SUPPLIED MATERIAL:

::::

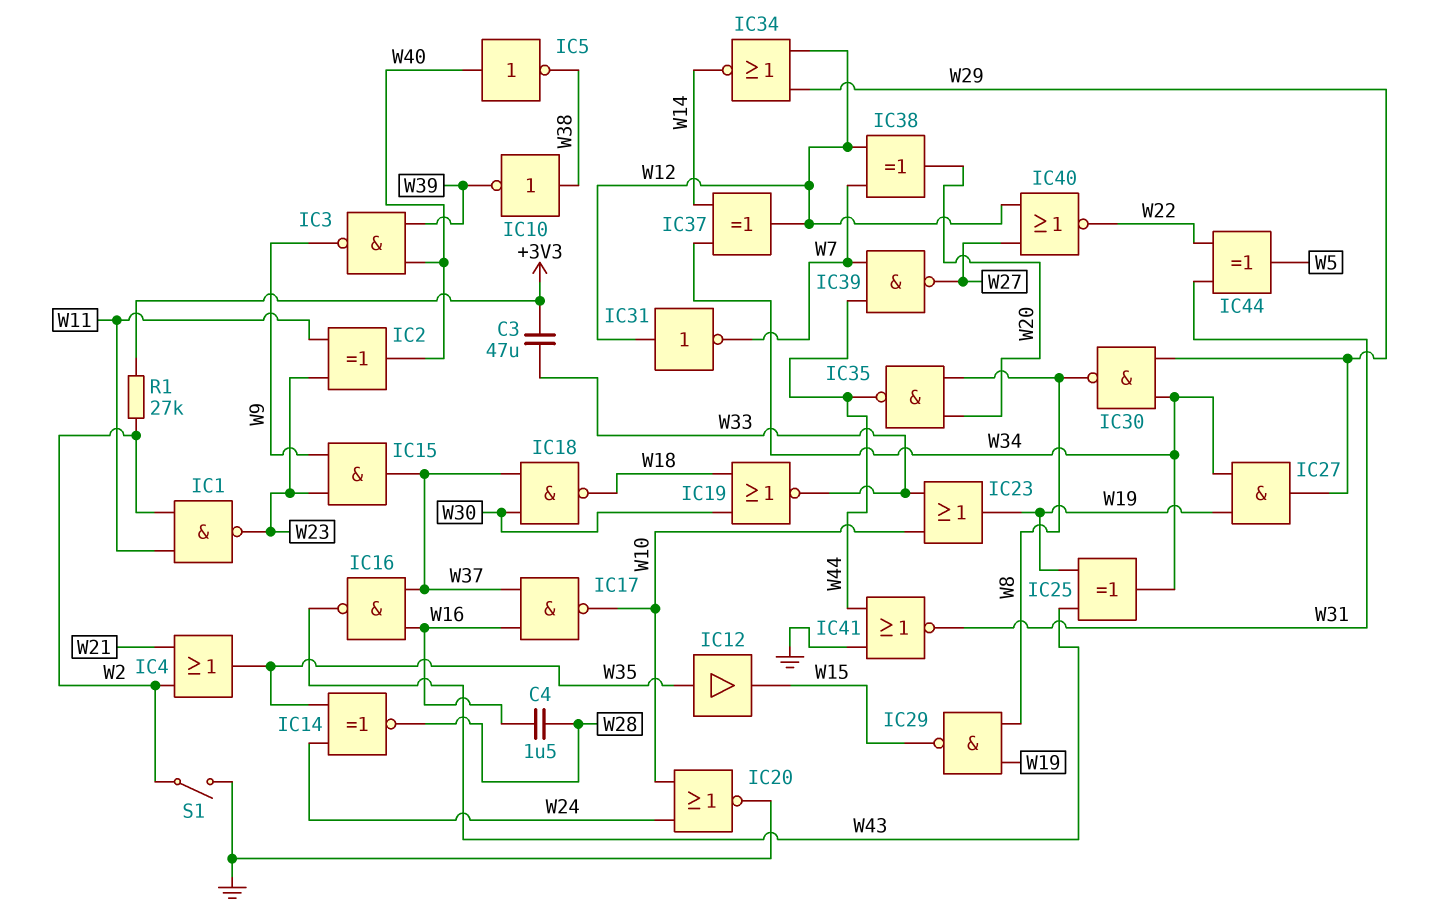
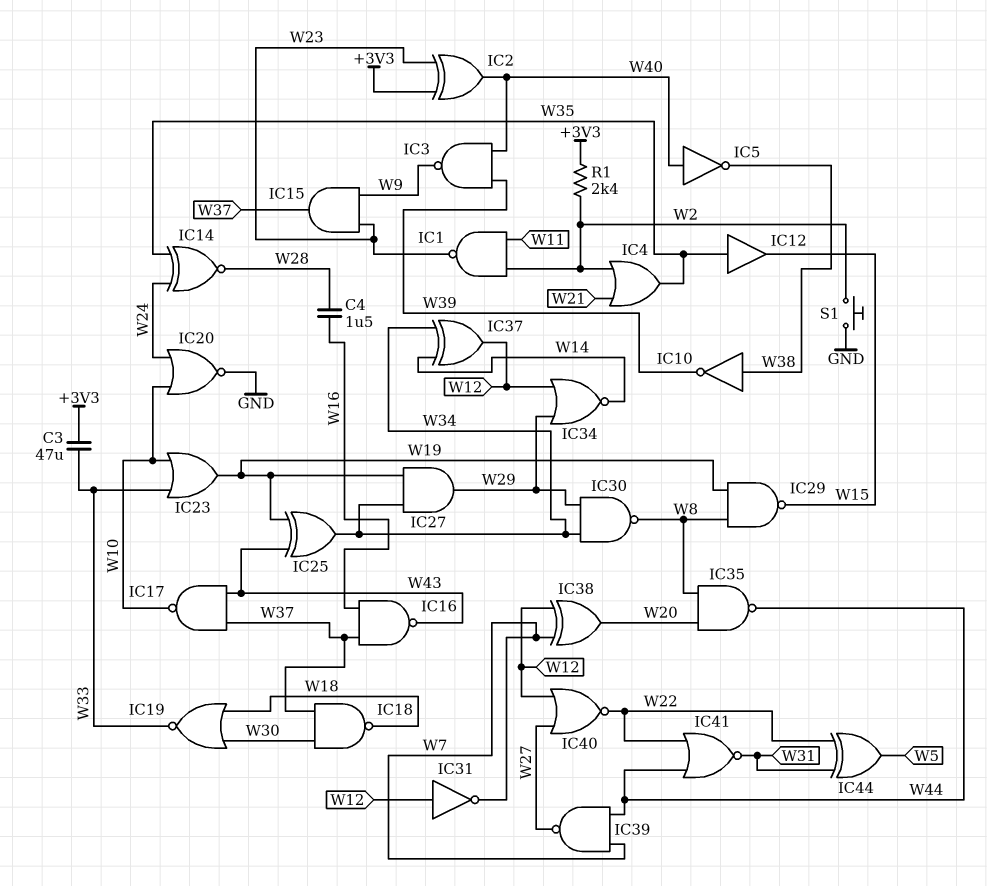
IC2: XOR (in W11, in W23, out W40) -> XOR (in +3V3, in W23, out W40)
IC17: NAND (in W16, in W37, out W10) -> NAND (in W37, in W43, out W10)
IC41: NOR (in GND, in W44, out W31) -> NOR (in W22, in W44, out W31)
R1: 27k (+3V3, W2) -> 2.4k (+3V3, W2)
S1: switch (GND, W2) -> button (GND, W2)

::::

When copying the listing, skip the pictures and keep each line exactly as written.

EXERCISE RESULT:
IC2: XOR (in W11, in W23, out W40) -> XOR (in +3V3, in W23, out W40)
IC17: NAND (in W16, in W37, out W10) -> NAND (in W37, in W43, out W10)
IC41: NOR (in GND, in W44, out W31) -> NOR (in W22, in W44, out W31)
R1: 27k (+3V3, W2) -> 2.4k (+3V3, W2)
S1: switch (GND, W2) -> button (GND, W2)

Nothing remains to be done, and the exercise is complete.